- Exercise data -
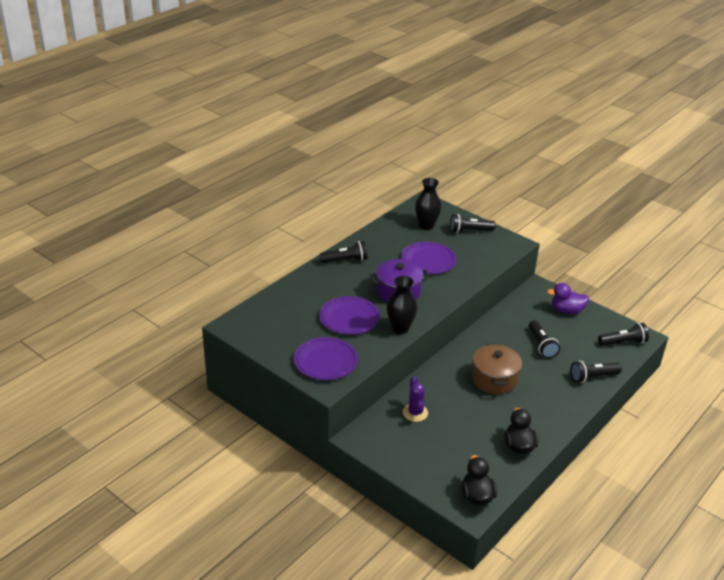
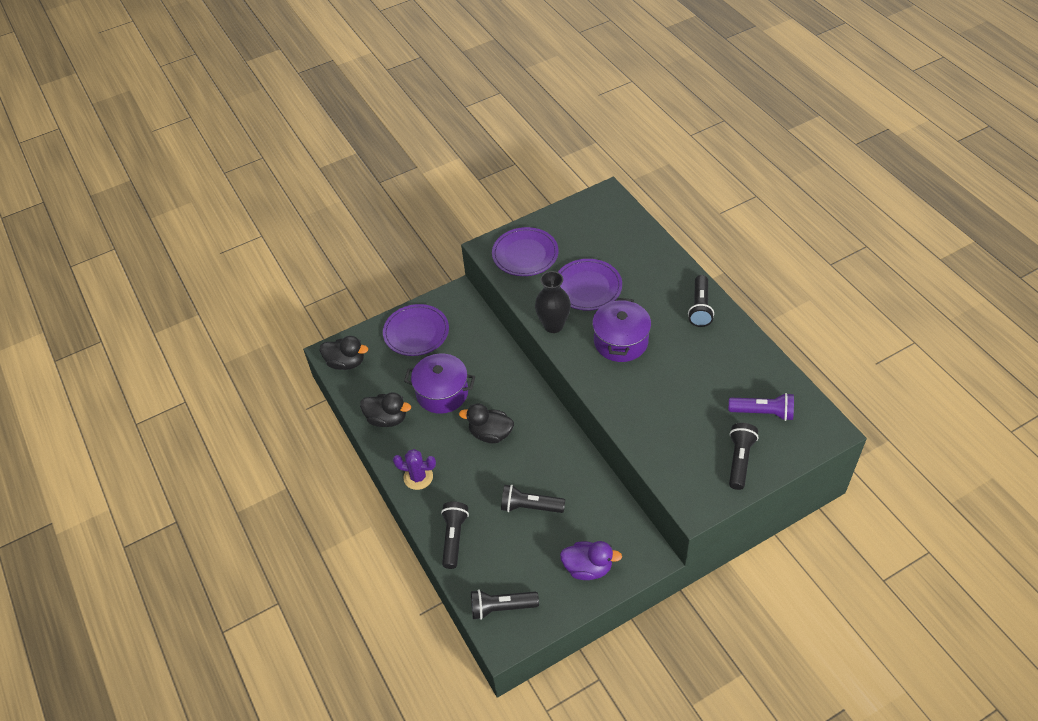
camera: 115 degrees right, 15 degrees up
purple plate [401,242,457,274] -> purple plate moved to [383,304,449,356]
purple cactus [403,376,428,422] -> purple cactus moved to [393,449,436,490]
black vase [415,178,442,230] -> purple flashlight [729,393,794,421]
brown pot [472,344,522,394] -> black duck [459,404,514,443]
purple duck [547,283,589,314] -> purple duck turned 75 degrees clockwise [560,541,622,580]
black flashlight [598,323,649,346] -> black flashlight turned 75 degrees clockwise [471,589,539,620]
none -> purple pot [404,354,475,414]

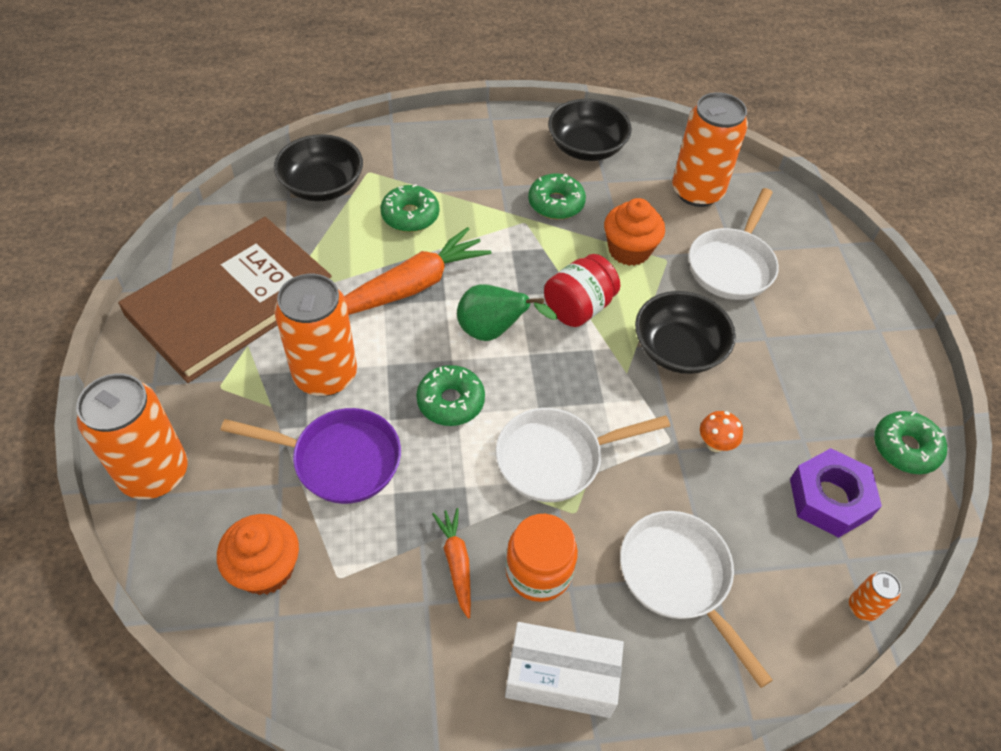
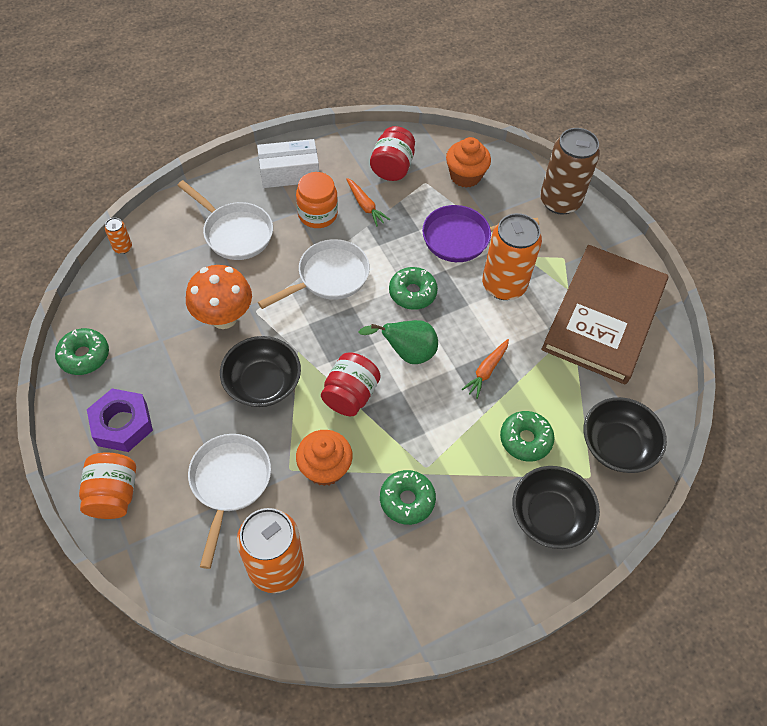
camera: 160 degrees right, 5 degrees up
orange can [76,373,188,499] -> brown can [540,128,600,215]
orange carrot [344,227,492,315] -> orange carrot [462,339,509,399], size x0.52
black bowl [548,99,632,161] -> black bowl moved to [512,466,600,549]
orange mushroom [700,411,743,452] -> orange mushroom [186,265,252,329], size x2.11
purple nut [790,448,882,538] -> purple nut moved to [87,389,153,452]
none -> orange jar [79,453,136,519]
none -> red jar [370,126,415,181]

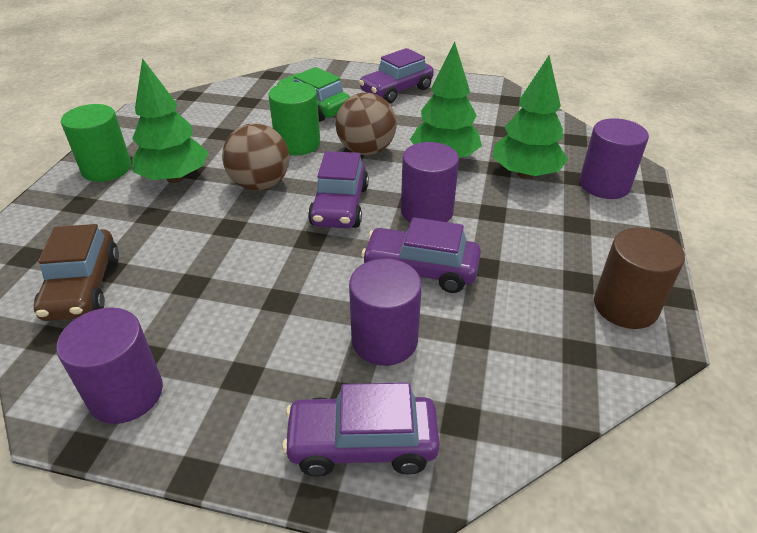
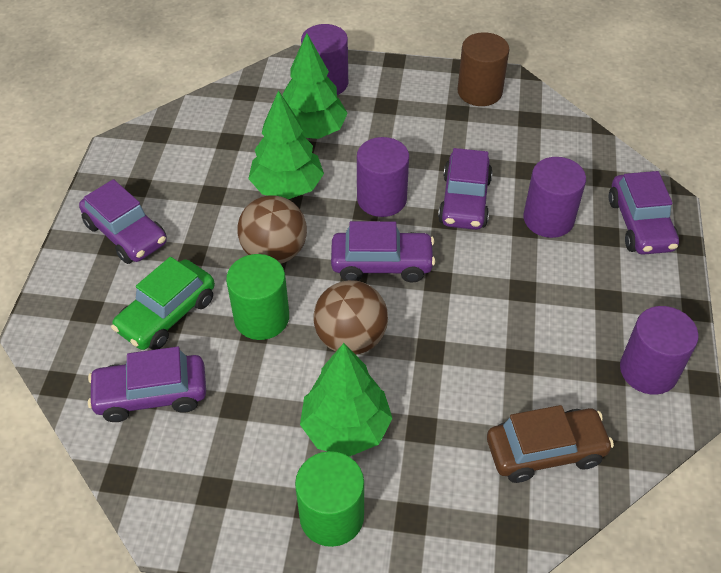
camera: 95 degrees left, 10 degrees up
none -> purple car [88,346,206,422]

- Your objective -
Return a verbatim transcription of the data, omitting all images.

- Response to the exercise -
camera: 115 degrees right, 15 degrees up
purple plate [401,242,457,274] -> purple plate moved to [383,304,449,356]
purple cactus [403,376,428,422] -> purple cactus moved to [393,449,436,490]
black vase [415,178,442,230] -> purple flashlight [729,393,794,421]
brown pot [472,344,522,394] -> black duck [459,404,514,443]
purple duck [547,283,589,314] -> purple duck turned 75 degrees clockwise [560,541,622,580]
black flashlight [598,323,649,346] -> black flashlight turned 75 degrees clockwise [471,589,539,620]
none -> purple pot [404,354,475,414]

camera: 160 degrees right, 5 degrees up
orange can [76,373,188,499] -> brown can [540,128,600,215]
orange carrot [344,227,492,315] -> orange carrot [462,339,509,399], size x0.52
black bowl [548,99,632,161] -> black bowl moved to [512,466,600,549]
orange mushroom [700,411,743,452] -> orange mushroom [186,265,252,329], size x2.11
purple nut [790,448,882,538] -> purple nut moved to [87,389,153,452]
none -> orange jar [79,453,136,519]
none -> red jar [370,126,415,181]

camera: 95 degrees left, 10 degrees up
none -> purple car [88,346,206,422]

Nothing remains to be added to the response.